▸ DIRECTIONS FOR THIS TASK
Given the entries that follow, write out exactly the lines starting at the one containing "green brick C8" and ending at the one containing "yellow brick A2:A4", both ends included, and only those.

▸ SOURCE RECORDS
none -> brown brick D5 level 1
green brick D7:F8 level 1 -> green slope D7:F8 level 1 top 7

--

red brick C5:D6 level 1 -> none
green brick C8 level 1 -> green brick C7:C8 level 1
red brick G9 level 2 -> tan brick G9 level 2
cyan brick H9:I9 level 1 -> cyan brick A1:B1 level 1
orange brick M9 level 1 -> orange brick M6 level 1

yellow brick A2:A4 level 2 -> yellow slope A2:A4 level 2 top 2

...

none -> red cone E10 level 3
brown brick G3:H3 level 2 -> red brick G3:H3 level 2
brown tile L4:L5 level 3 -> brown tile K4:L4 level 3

▸ ANSWER TO THIS EXERCISE
green brick C8 level 1 -> green brick C7:C8 level 1
red brick G9 level 2 -> tan brick G9 level 2
cyan brick H9:I9 level 1 -> cyan brick A1:B1 level 1
orange brick M9 level 1 -> orange brick M6 level 1

yellow brick A2:A4 level 2 -> yellow slope A2:A4 level 2 top 2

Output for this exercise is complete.